**What the task requires:** All records below are to be set down exactly, each character intact.

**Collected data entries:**
--------------------------------------------------

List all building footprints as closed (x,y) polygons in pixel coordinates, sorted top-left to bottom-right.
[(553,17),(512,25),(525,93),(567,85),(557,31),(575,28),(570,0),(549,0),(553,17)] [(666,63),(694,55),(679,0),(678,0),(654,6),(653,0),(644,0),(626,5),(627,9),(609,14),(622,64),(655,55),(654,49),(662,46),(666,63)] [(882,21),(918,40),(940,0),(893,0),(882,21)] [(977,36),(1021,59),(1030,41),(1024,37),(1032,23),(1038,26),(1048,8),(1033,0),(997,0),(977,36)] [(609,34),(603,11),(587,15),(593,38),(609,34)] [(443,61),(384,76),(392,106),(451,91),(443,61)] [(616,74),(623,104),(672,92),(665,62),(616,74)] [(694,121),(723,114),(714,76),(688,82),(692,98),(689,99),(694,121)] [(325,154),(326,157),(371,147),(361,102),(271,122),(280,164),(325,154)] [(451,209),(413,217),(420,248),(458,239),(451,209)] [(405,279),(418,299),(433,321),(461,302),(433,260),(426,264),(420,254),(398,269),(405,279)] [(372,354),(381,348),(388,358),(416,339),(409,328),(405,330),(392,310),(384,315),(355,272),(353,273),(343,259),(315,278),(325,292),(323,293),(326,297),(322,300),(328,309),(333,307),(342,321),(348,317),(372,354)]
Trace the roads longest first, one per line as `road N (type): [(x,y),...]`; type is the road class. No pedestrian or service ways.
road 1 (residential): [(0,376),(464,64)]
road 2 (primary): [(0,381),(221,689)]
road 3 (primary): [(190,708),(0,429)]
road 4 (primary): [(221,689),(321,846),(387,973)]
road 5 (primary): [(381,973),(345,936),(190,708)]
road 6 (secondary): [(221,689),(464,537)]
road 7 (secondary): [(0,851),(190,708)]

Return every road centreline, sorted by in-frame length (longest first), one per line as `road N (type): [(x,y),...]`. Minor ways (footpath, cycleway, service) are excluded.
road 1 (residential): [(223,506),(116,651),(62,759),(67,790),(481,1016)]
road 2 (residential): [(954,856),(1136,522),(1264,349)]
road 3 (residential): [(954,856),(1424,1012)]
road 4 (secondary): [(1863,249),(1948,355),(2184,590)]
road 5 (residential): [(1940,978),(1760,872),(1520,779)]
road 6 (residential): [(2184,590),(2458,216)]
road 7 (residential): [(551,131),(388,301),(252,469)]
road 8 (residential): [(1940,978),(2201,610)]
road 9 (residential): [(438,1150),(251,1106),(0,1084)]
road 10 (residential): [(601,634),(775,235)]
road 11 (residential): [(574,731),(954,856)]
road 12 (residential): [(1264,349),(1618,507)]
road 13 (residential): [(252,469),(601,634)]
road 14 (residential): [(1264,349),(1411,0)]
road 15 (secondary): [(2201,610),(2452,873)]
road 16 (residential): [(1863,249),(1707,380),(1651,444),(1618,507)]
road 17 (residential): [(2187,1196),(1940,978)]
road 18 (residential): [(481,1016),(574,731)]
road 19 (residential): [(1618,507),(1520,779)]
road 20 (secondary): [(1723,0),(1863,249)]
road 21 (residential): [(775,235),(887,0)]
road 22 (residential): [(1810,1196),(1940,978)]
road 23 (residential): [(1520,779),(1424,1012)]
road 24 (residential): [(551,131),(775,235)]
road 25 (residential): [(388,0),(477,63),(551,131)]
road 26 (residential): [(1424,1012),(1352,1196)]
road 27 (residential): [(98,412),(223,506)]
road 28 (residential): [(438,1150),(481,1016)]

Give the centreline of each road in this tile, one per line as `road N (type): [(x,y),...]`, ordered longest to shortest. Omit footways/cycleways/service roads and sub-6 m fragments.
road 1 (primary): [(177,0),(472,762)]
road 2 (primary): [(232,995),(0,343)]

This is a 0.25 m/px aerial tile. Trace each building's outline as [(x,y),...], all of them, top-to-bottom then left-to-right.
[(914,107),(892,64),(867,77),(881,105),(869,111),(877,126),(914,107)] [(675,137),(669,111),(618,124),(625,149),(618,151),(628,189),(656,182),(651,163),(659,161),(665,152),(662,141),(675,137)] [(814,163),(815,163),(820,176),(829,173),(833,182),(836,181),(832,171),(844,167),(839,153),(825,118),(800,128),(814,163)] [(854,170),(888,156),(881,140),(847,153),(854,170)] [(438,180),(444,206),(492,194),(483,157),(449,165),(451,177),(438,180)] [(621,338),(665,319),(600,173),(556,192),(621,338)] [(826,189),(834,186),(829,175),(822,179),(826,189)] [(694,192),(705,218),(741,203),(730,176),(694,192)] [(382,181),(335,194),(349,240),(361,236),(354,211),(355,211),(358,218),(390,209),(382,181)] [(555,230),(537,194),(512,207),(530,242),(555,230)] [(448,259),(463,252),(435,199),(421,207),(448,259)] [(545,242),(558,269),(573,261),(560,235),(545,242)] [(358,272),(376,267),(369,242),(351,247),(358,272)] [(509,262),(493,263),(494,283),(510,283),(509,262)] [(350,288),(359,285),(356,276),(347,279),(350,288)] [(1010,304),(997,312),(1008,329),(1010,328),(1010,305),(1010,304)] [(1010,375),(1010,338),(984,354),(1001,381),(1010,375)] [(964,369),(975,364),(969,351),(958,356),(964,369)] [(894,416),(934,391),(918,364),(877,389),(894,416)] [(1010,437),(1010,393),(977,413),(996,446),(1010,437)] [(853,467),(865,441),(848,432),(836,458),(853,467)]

--------------------------------------------------

**Solution to this task:**
List all building footprints as closed (x,y) polygons in pixel coordinates, sorted top-left to bottom-right.
[(553,17),(512,25),(525,93),(567,85),(557,31),(575,28),(570,0),(549,0),(553,17)] [(666,63),(694,55),(679,0),(678,0),(654,6),(653,0),(644,0),(626,5),(627,9),(609,14),(622,64),(655,55),(654,49),(662,46),(666,63)] [(882,21),(918,40),(940,0),(893,0),(882,21)] [(977,36),(1021,59),(1030,41),(1024,37),(1032,23),(1038,26),(1048,8),(1033,0),(997,0),(977,36)] [(609,34),(603,11),(587,15),(593,38),(609,34)] [(443,61),(384,76),(392,106),(451,91),(443,61)] [(616,74),(623,104),(672,92),(665,62),(616,74)] [(694,121),(723,114),(714,76),(688,82),(692,98),(689,99),(694,121)] [(325,154),(326,157),(371,147),(361,102),(271,122),(280,164),(325,154)] [(451,209),(413,217),(420,248),(458,239),(451,209)] [(405,279),(418,299),(433,321),(461,302),(433,260),(426,264),(420,254),(398,269),(405,279)] [(372,354),(381,348),(388,358),(416,339),(409,328),(405,330),(392,310),(384,315),(355,272),(353,273),(343,259),(315,278),(325,292),(323,293),(326,297),(322,300),(328,309),(333,307),(342,321),(348,317),(372,354)]
Trace the roads longest first, one per line as `road N (type): [(x,y),...]`; type is the road class. No pedestrian or service ways.
road 1 (residential): [(0,376),(464,64)]
road 2 (primary): [(0,381),(221,689)]
road 3 (primary): [(190,708),(0,429)]
road 4 (primary): [(221,689),(321,846),(387,973)]
road 5 (primary): [(381,973),(345,936),(190,708)]
road 6 (secondary): [(221,689),(464,537)]
road 7 (secondary): [(0,851),(190,708)]

Return every road centreline, sorted by in-frame length (longest first), one per line as `road N (type): [(x,y),...]`. Minor ways (footpath, cycleway, service) are excluded.
road 1 (residential): [(223,506),(116,651),(62,759),(67,790),(481,1016)]
road 2 (residential): [(954,856),(1136,522),(1264,349)]
road 3 (residential): [(954,856),(1424,1012)]
road 4 (secondary): [(1863,249),(1948,355),(2184,590)]
road 5 (residential): [(1940,978),(1760,872),(1520,779)]
road 6 (residential): [(2184,590),(2458,216)]
road 7 (residential): [(551,131),(388,301),(252,469)]
road 8 (residential): [(1940,978),(2201,610)]
road 9 (residential): [(438,1150),(251,1106),(0,1084)]
road 10 (residential): [(601,634),(775,235)]
road 11 (residential): [(574,731),(954,856)]
road 12 (residential): [(1264,349),(1618,507)]
road 13 (residential): [(252,469),(601,634)]
road 14 (residential): [(1264,349),(1411,0)]
road 15 (secondary): [(2201,610),(2452,873)]
road 16 (residential): [(1863,249),(1707,380),(1651,444),(1618,507)]
road 17 (residential): [(2187,1196),(1940,978)]
road 18 (residential): [(481,1016),(574,731)]
road 19 (residential): [(1618,507),(1520,779)]
road 20 (secondary): [(1723,0),(1863,249)]
road 21 (residential): [(775,235),(887,0)]
road 22 (residential): [(1810,1196),(1940,978)]
road 23 (residential): [(1520,779),(1424,1012)]
road 24 (residential): [(551,131),(775,235)]
road 25 (residential): [(388,0),(477,63),(551,131)]
road 26 (residential): [(1424,1012),(1352,1196)]
road 27 (residential): [(98,412),(223,506)]
road 28 (residential): [(438,1150),(481,1016)]

Give the centreline of each road in this tile, one per line as `road N (type): [(x,y),...]`, ordered longest to shortest. Omit footways/cycleways/service roads and sub-6 m fragments.
road 1 (primary): [(177,0),(472,762)]
road 2 (primary): [(232,995),(0,343)]

This is a 0.25 m/px aerial tile. Trace each building's outline as [(x,y),...], all of them, top-to-bottom then left-to-right.
[(914,107),(892,64),(867,77),(881,105),(869,111),(877,126),(914,107)] [(675,137),(669,111),(618,124),(625,149),(618,151),(628,189),(656,182),(651,163),(659,161),(665,152),(662,141),(675,137)] [(814,163),(815,163),(820,176),(829,173),(833,182),(836,181),(832,171),(844,167),(839,153),(825,118),(800,128),(814,163)] [(854,170),(888,156),(881,140),(847,153),(854,170)] [(438,180),(444,206),(492,194),(483,157),(449,165),(451,177),(438,180)] [(621,338),(665,319),(600,173),(556,192),(621,338)] [(826,189),(834,186),(829,175),(822,179),(826,189)] [(694,192),(705,218),(741,203),(730,176),(694,192)] [(382,181),(335,194),(349,240),(361,236),(354,211),(355,211),(358,218),(390,209),(382,181)] [(555,230),(537,194),(512,207),(530,242),(555,230)] [(448,259),(463,252),(435,199),(421,207),(448,259)] [(545,242),(558,269),(573,261),(560,235),(545,242)] [(358,272),(376,267),(369,242),(351,247),(358,272)] [(509,262),(493,263),(494,283),(510,283),(509,262)] [(350,288),(359,285),(356,276),(347,279),(350,288)] [(1010,304),(997,312),(1008,329),(1010,328),(1010,305),(1010,304)] [(1010,375),(1010,338),(984,354),(1001,381),(1010,375)] [(964,369),(975,364),(969,351),(958,356),(964,369)] [(894,416),(934,391),(918,364),(877,389),(894,416)] [(1010,437),(1010,393),(977,413),(996,446),(1010,437)] [(853,467),(865,441),(848,432),(836,458),(853,467)]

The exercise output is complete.